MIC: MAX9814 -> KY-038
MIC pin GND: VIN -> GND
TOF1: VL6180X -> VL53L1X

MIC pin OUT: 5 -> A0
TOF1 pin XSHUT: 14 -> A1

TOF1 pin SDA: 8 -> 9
---
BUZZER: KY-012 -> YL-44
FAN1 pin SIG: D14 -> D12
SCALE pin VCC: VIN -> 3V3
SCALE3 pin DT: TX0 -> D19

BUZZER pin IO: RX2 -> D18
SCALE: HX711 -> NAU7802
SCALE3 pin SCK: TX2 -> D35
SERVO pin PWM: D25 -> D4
* * *
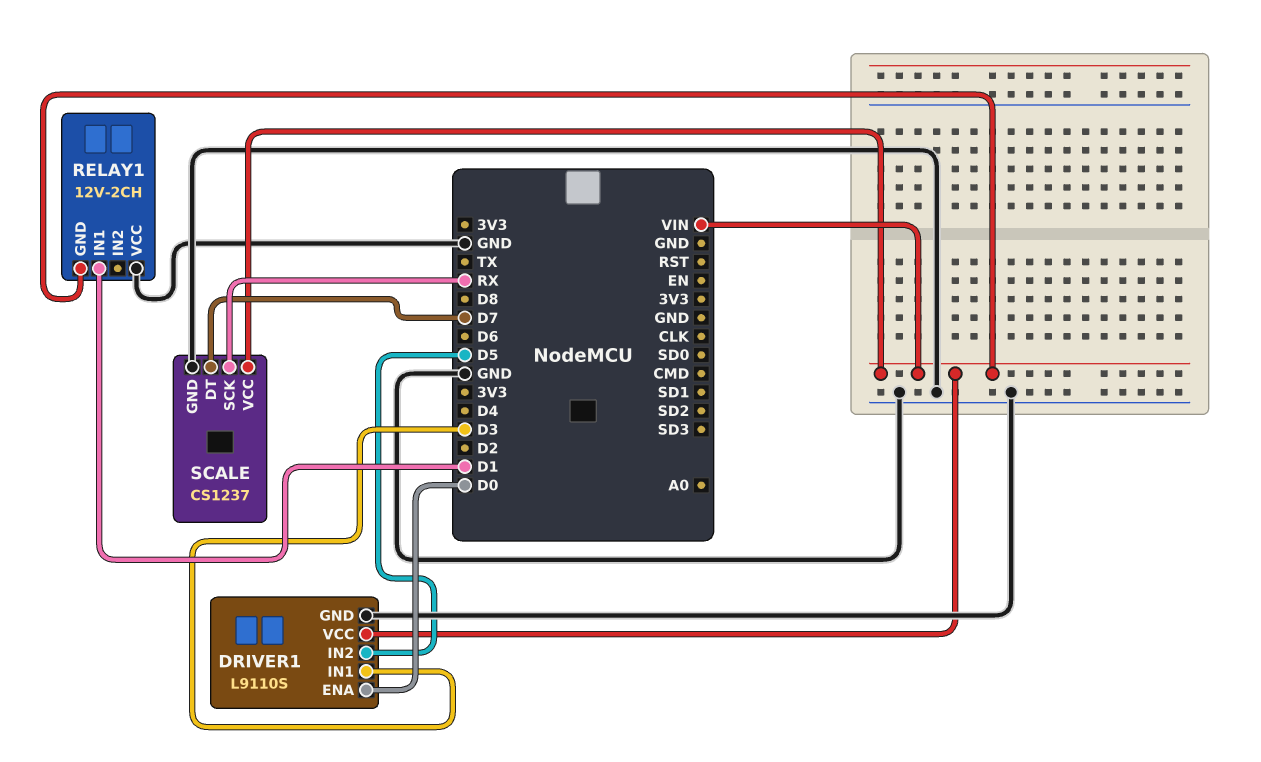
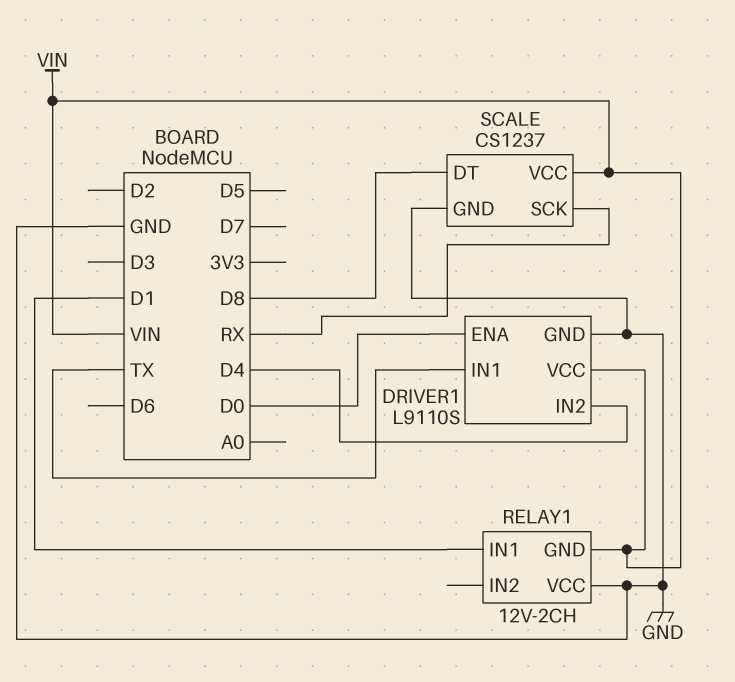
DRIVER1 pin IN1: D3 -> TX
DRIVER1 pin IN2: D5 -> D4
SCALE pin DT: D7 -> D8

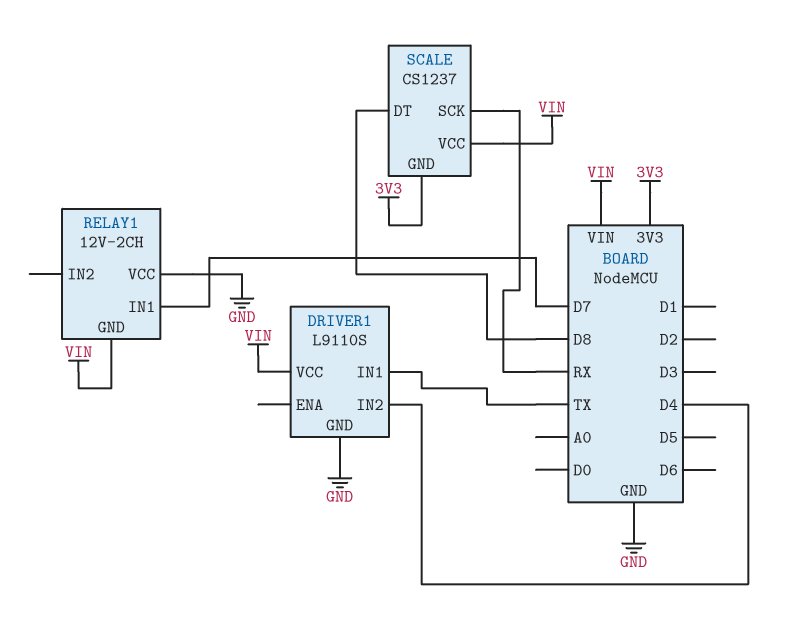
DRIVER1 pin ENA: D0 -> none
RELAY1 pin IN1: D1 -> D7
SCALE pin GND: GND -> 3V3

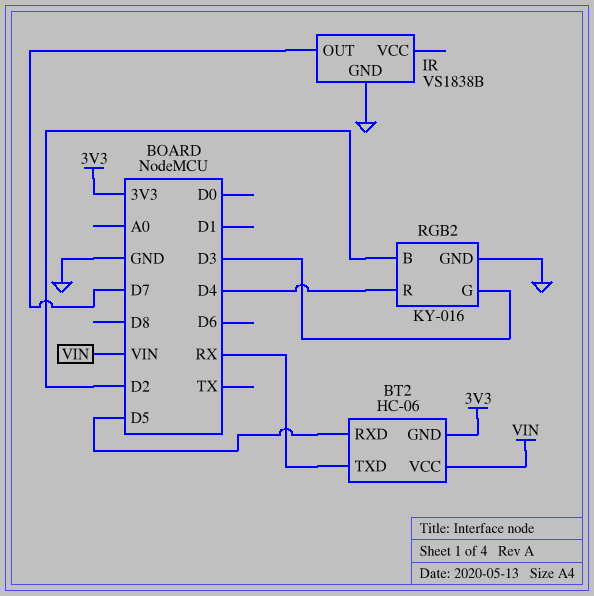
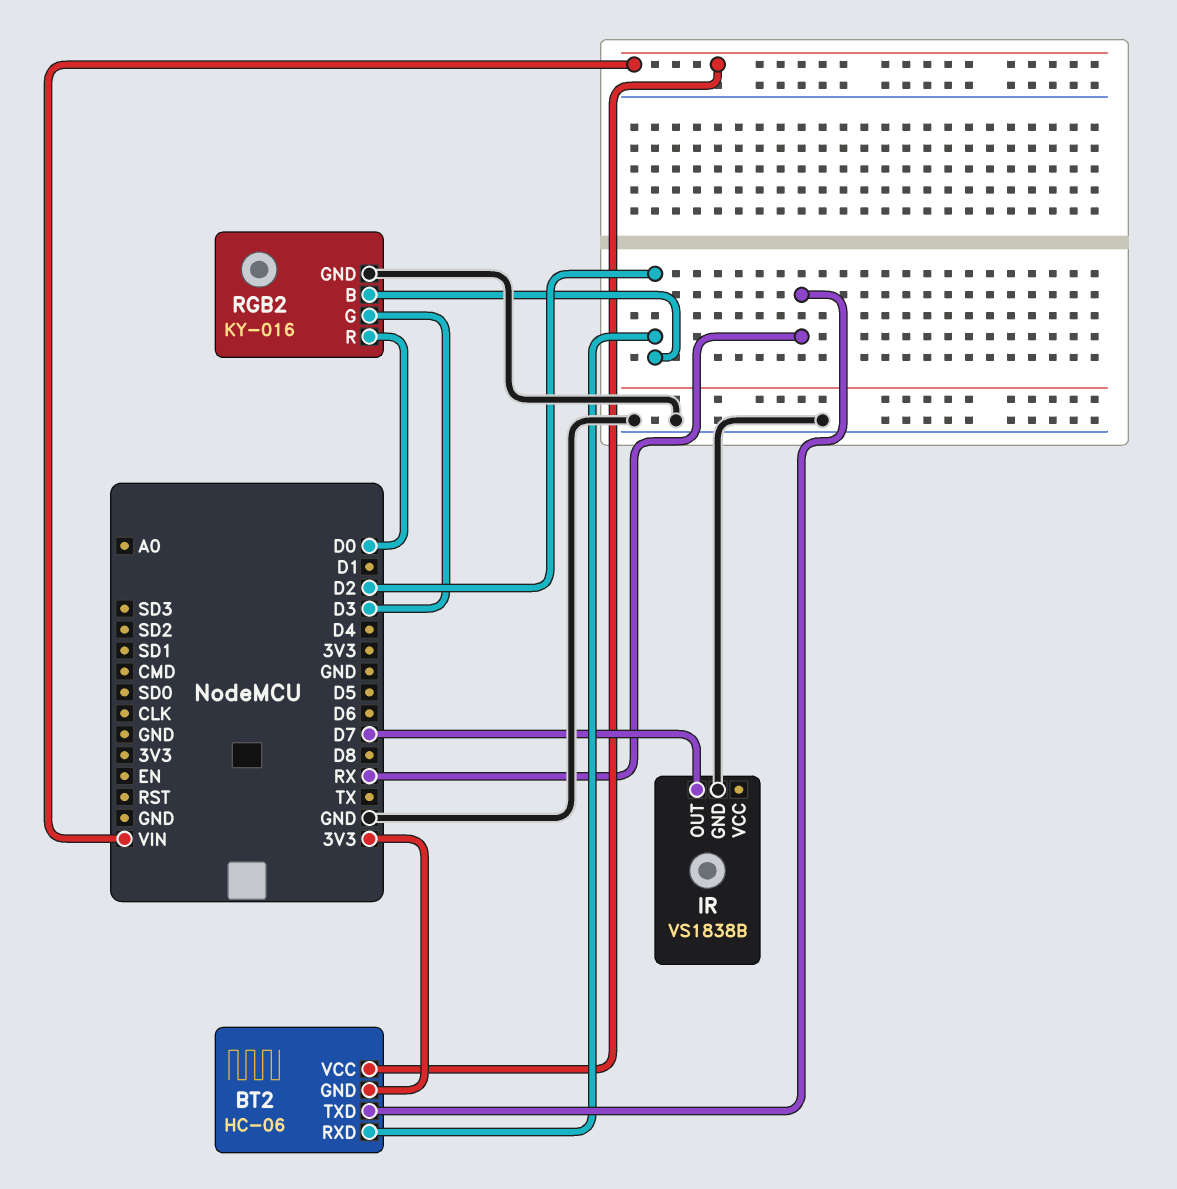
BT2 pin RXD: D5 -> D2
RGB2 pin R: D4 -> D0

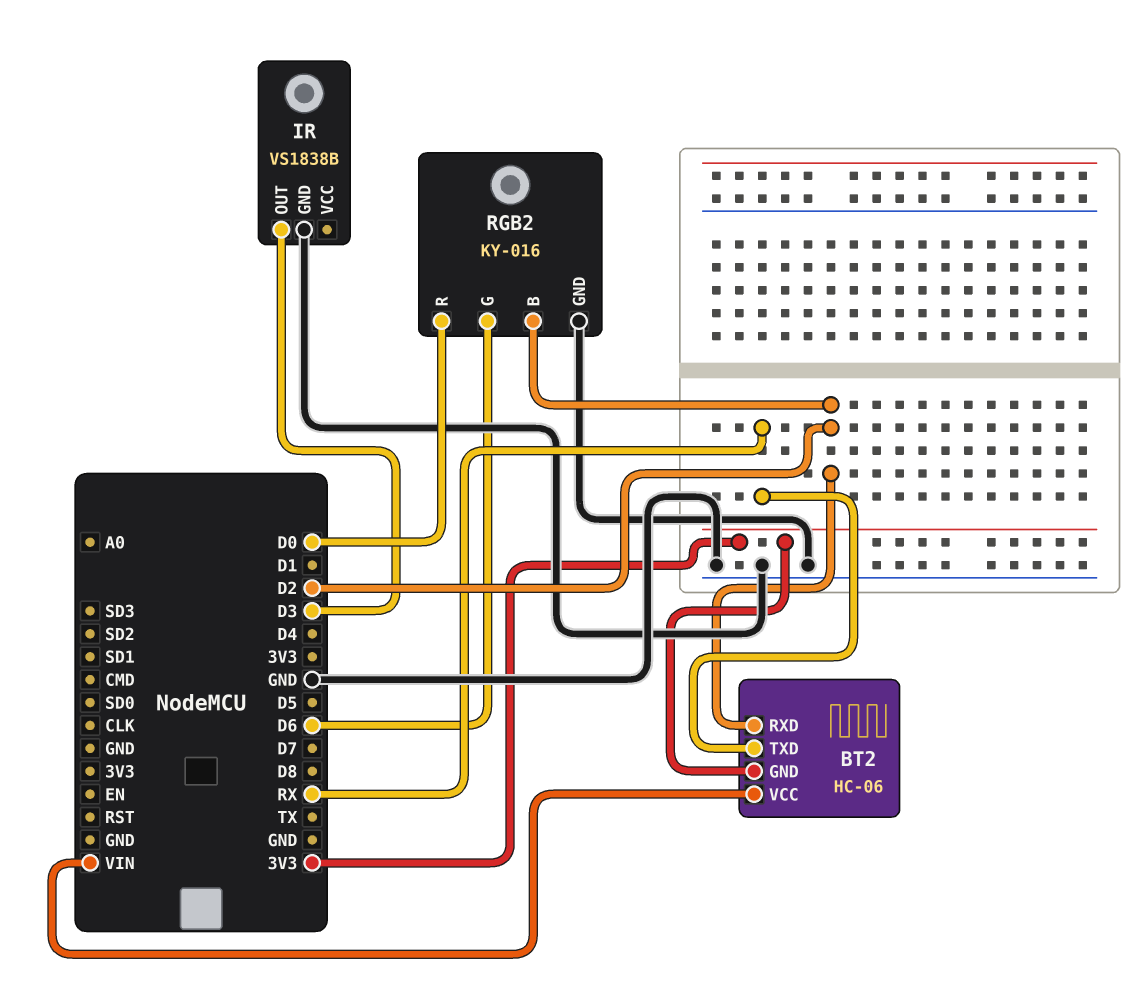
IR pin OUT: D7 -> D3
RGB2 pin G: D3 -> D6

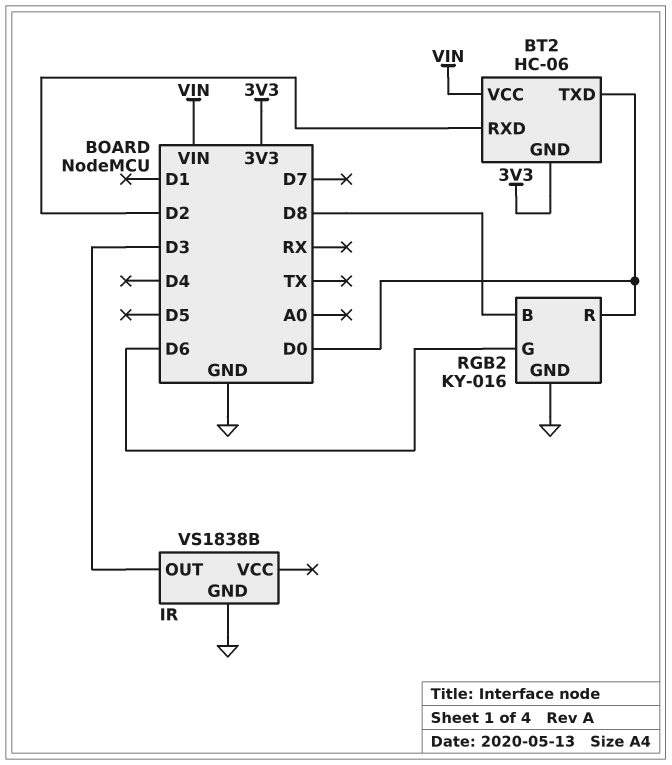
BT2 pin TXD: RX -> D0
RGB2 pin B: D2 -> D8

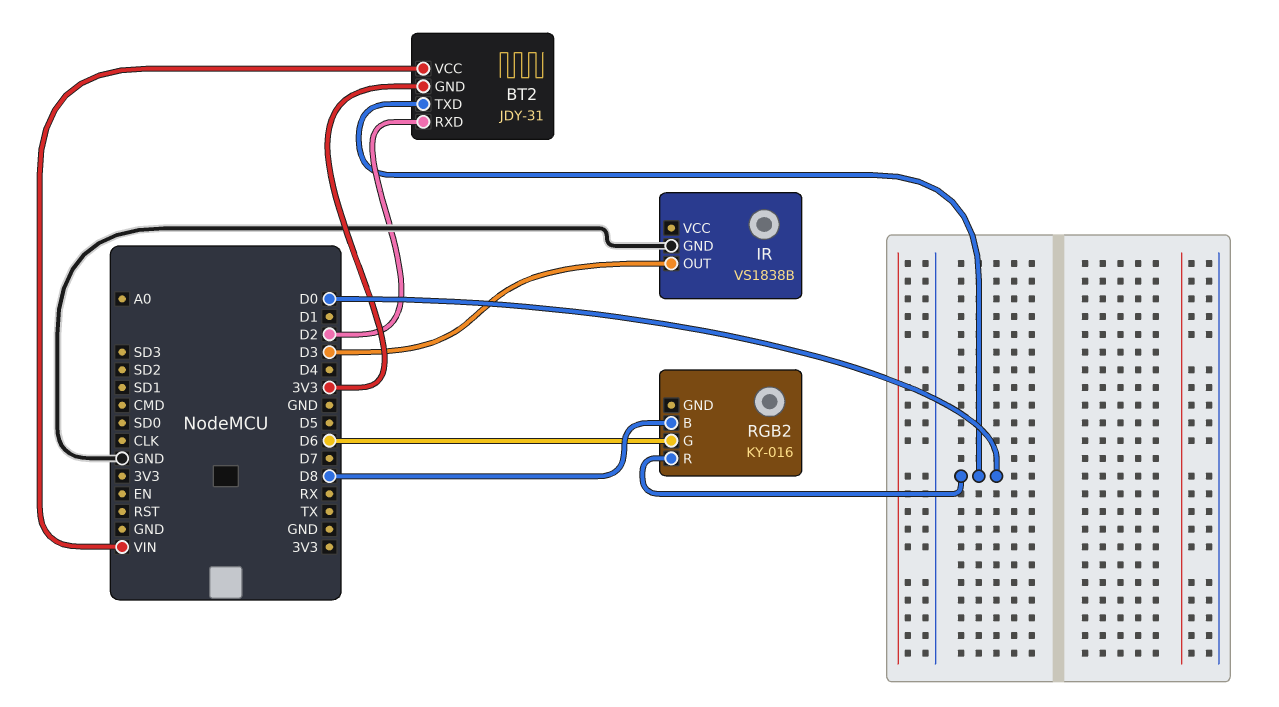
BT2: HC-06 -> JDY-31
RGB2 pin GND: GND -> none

Task to carry out »
What lines of the material above contain "none"? Return each of them.

Reply »
DRIVER1 pin ENA: D0 -> none
RGB2 pin GND: GND -> none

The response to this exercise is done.